Records for the task section start

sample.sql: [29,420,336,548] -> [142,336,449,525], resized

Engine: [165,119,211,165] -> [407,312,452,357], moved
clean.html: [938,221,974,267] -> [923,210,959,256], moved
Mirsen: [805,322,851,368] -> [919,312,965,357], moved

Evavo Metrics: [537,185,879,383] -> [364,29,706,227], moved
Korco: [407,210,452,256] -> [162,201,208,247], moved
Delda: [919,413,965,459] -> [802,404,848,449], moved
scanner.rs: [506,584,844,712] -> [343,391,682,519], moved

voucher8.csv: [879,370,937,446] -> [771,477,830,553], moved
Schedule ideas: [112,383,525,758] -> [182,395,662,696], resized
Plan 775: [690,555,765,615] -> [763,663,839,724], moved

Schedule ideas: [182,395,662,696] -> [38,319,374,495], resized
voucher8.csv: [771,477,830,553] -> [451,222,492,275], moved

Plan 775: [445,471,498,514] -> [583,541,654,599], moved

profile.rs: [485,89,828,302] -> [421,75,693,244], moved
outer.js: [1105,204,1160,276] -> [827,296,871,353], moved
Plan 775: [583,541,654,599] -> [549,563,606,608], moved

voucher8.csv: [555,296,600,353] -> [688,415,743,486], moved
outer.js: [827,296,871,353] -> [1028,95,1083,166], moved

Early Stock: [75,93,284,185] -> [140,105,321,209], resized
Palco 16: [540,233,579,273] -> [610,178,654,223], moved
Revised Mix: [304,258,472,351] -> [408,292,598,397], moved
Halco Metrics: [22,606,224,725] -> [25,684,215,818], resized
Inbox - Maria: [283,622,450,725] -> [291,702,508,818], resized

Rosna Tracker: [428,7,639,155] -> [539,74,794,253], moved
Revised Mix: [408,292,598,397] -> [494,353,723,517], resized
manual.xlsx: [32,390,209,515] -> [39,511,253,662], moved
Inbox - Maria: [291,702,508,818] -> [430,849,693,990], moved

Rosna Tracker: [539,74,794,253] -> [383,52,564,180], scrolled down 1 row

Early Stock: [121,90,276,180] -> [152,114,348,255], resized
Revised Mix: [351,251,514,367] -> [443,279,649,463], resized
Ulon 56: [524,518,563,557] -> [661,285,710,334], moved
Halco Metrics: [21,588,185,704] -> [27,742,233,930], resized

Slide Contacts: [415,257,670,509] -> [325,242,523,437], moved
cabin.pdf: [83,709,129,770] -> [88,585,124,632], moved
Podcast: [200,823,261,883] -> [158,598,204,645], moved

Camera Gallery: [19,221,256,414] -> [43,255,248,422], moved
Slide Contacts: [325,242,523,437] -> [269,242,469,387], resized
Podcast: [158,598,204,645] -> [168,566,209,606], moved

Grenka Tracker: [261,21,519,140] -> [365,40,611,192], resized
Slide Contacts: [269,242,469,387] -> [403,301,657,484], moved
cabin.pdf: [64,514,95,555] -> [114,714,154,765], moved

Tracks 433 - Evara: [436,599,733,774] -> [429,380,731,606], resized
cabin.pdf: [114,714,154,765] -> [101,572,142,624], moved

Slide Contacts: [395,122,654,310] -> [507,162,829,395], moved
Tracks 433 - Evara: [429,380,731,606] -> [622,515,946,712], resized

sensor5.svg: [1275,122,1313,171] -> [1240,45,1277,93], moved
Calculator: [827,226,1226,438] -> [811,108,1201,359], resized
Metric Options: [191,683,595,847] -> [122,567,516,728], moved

Records for the task section end

Would you please repeat the whole listing exactly as it is?

sample.sql: [29,420,336,548] -> [142,336,449,525], resized

Engine: [165,119,211,165] -> [407,312,452,357], moved
clean.html: [938,221,974,267] -> [923,210,959,256], moved
Mirsen: [805,322,851,368] -> [919,312,965,357], moved

Evavo Metrics: [537,185,879,383] -> [364,29,706,227], moved
Korco: [407,210,452,256] -> [162,201,208,247], moved
Delda: [919,413,965,459] -> [802,404,848,449], moved
scanner.rs: [506,584,844,712] -> [343,391,682,519], moved

voucher8.csv: [879,370,937,446] -> [771,477,830,553], moved
Schedule ideas: [112,383,525,758] -> [182,395,662,696], resized
Plan 775: [690,555,765,615] -> [763,663,839,724], moved

Schedule ideas: [182,395,662,696] -> [38,319,374,495], resized
voucher8.csv: [771,477,830,553] -> [451,222,492,275], moved

Plan 775: [445,471,498,514] -> [583,541,654,599], moved

profile.rs: [485,89,828,302] -> [421,75,693,244], moved
outer.js: [1105,204,1160,276] -> [827,296,871,353], moved
Plan 775: [583,541,654,599] -> [549,563,606,608], moved

voucher8.csv: [555,296,600,353] -> [688,415,743,486], moved
outer.js: [827,296,871,353] -> [1028,95,1083,166], moved

Early Stock: [75,93,284,185] -> [140,105,321,209], resized
Palco 16: [540,233,579,273] -> [610,178,654,223], moved
Revised Mix: [304,258,472,351] -> [408,292,598,397], moved
Halco Metrics: [22,606,224,725] -> [25,684,215,818], resized
Inbox - Maria: [283,622,450,725] -> [291,702,508,818], resized

Rosna Tracker: [428,7,639,155] -> [539,74,794,253], moved
Revised Mix: [408,292,598,397] -> [494,353,723,517], resized
manual.xlsx: [32,390,209,515] -> [39,511,253,662], moved
Inbox - Maria: [291,702,508,818] -> [430,849,693,990], moved

Rosna Tracker: [539,74,794,253] -> [383,52,564,180], scrolled down 1 row

Early Stock: [121,90,276,180] -> [152,114,348,255], resized
Revised Mix: [351,251,514,367] -> [443,279,649,463], resized
Ulon 56: [524,518,563,557] -> [661,285,710,334], moved
Halco Metrics: [21,588,185,704] -> [27,742,233,930], resized

Slide Contacts: [415,257,670,509] -> [325,242,523,437], moved
cabin.pdf: [83,709,129,770] -> [88,585,124,632], moved
Podcast: [200,823,261,883] -> [158,598,204,645], moved

Camera Gallery: [19,221,256,414] -> [43,255,248,422], moved
Slide Contacts: [325,242,523,437] -> [269,242,469,387], resized
Podcast: [158,598,204,645] -> [168,566,209,606], moved

Grenka Tracker: [261,21,519,140] -> [365,40,611,192], resized
Slide Contacts: [269,242,469,387] -> [403,301,657,484], moved
cabin.pdf: [64,514,95,555] -> [114,714,154,765], moved

Tracks 433 - Evara: [436,599,733,774] -> [429,380,731,606], resized
cabin.pdf: [114,714,154,765] -> [101,572,142,624], moved

Slide Contacts: [395,122,654,310] -> [507,162,829,395], moved
Tracks 433 - Evara: [429,380,731,606] -> [622,515,946,712], resized

sensor5.svg: [1275,122,1313,171] -> [1240,45,1277,93], moved
Calculator: [827,226,1226,438] -> [811,108,1201,359], resized
Metric Options: [191,683,595,847] -> [122,567,516,728], moved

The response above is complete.